<<<<
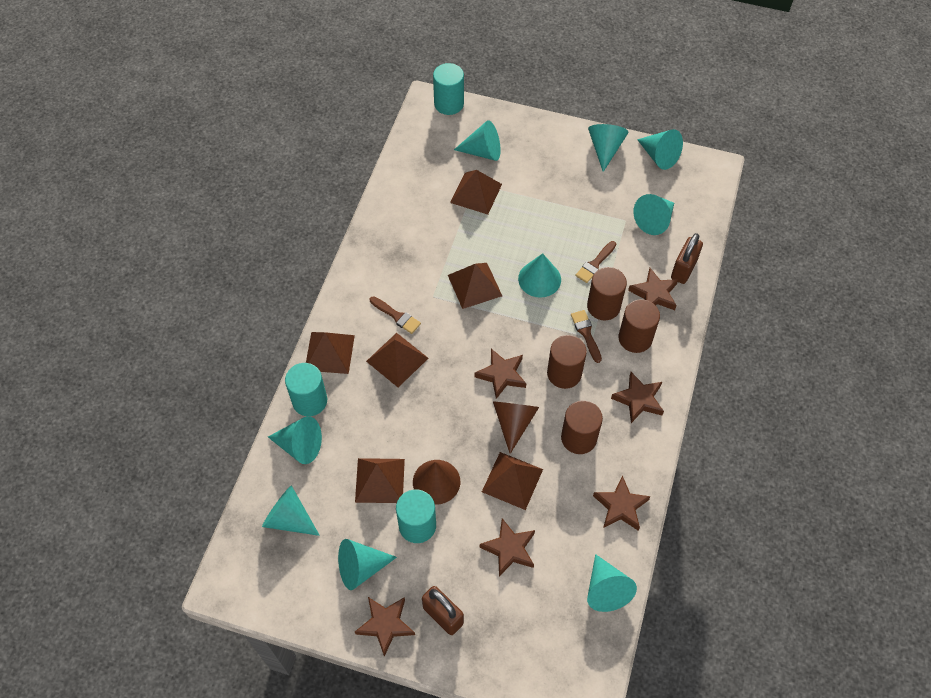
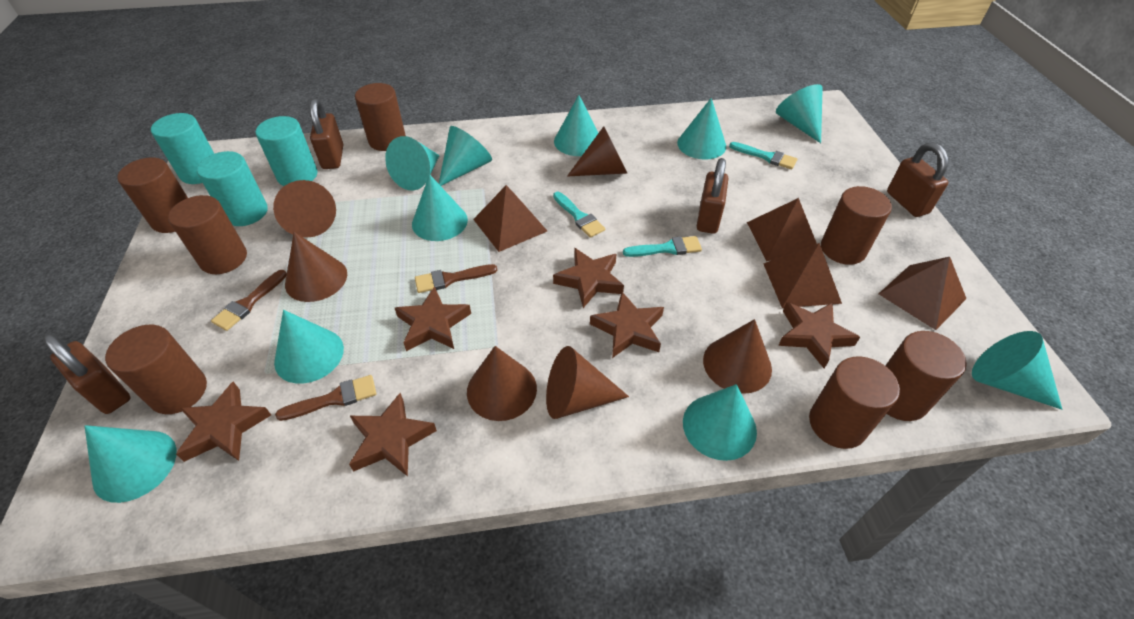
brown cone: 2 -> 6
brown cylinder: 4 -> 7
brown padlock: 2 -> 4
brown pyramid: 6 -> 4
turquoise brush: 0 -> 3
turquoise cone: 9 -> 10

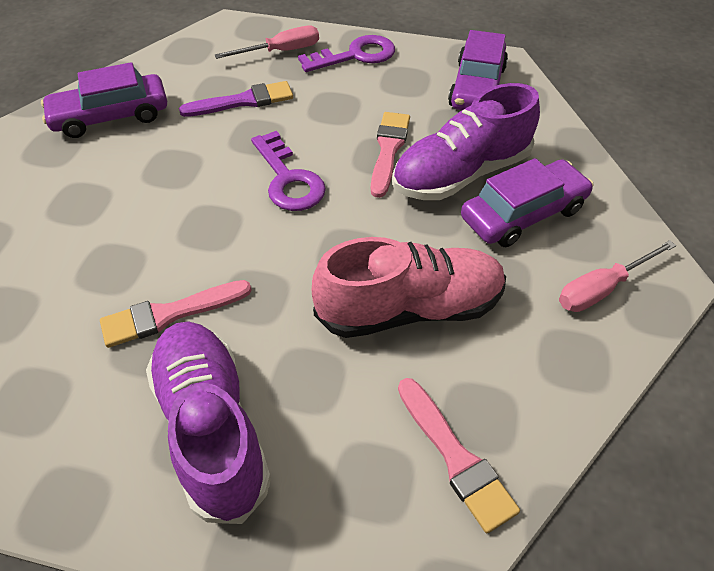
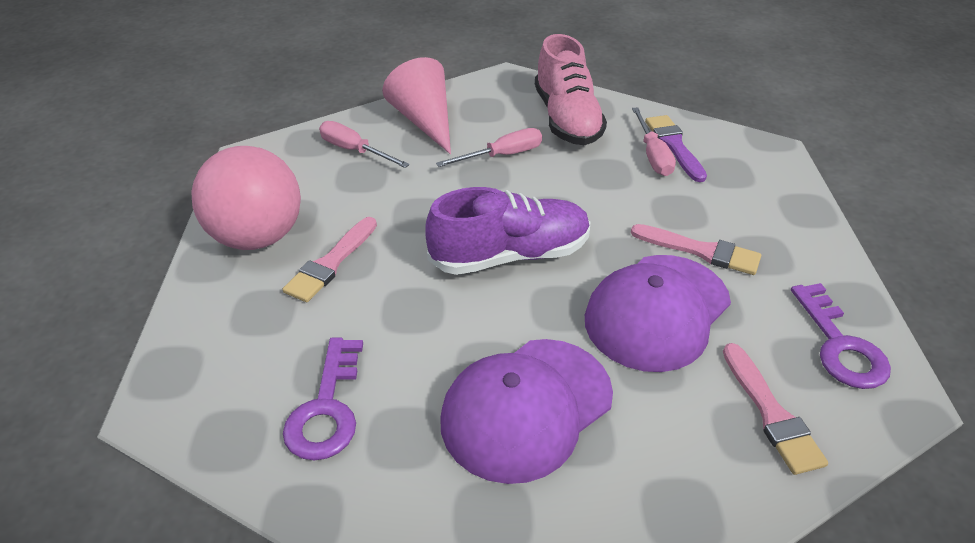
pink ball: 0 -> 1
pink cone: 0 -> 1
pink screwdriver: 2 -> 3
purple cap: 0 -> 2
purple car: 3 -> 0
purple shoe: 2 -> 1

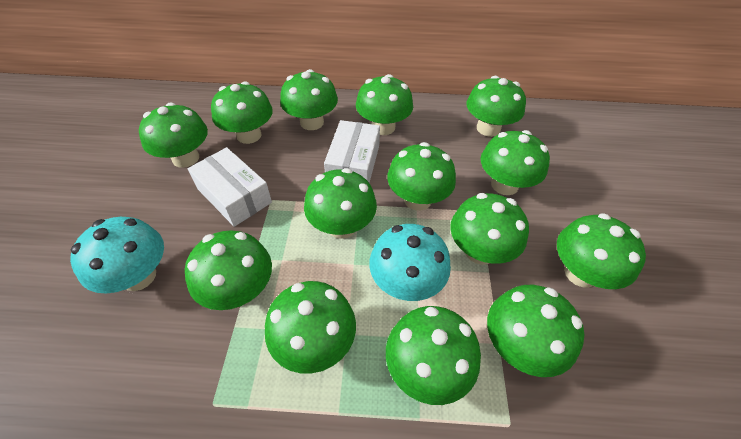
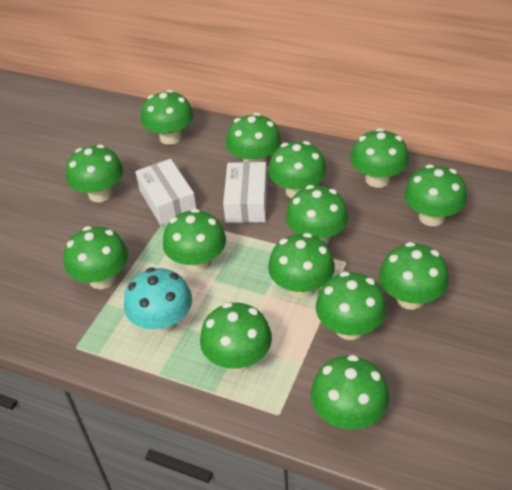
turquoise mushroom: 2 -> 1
>>>>
<<<<
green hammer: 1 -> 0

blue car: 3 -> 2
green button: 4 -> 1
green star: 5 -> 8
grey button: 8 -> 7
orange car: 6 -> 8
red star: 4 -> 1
>>>>
What you return must match the lines above from the one with "brown cone: 2 -> 6" through the one with "turquoise mushroom: 2 -> 1" exactly, with both ends included and the pictures excluded.

## COMPLETED TASK:
brown cone: 2 -> 6
brown cylinder: 4 -> 7
brown padlock: 2 -> 4
brown pyramid: 6 -> 4
turquoise brush: 0 -> 3
turquoise cone: 9 -> 10

pink ball: 0 -> 1
pink cone: 0 -> 1
pink screwdriver: 2 -> 3
purple cap: 0 -> 2
purple car: 3 -> 0
purple shoe: 2 -> 1

turquoise mushroom: 2 -> 1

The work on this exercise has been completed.